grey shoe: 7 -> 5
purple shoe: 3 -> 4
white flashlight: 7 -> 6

...

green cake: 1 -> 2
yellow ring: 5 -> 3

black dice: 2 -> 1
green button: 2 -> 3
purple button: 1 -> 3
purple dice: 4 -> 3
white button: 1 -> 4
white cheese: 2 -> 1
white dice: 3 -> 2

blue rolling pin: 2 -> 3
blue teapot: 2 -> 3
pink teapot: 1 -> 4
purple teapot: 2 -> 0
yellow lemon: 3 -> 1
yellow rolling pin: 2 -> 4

--

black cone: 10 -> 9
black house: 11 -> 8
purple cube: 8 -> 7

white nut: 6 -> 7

*WORK ORDER*
Some of the data mentions "white". Copy every line where it does.

*ANSWER TO THIS TASK*
white flashlight: 7 -> 6
white button: 1 -> 4
white cheese: 2 -> 1
white dice: 3 -> 2
white nut: 6 -> 7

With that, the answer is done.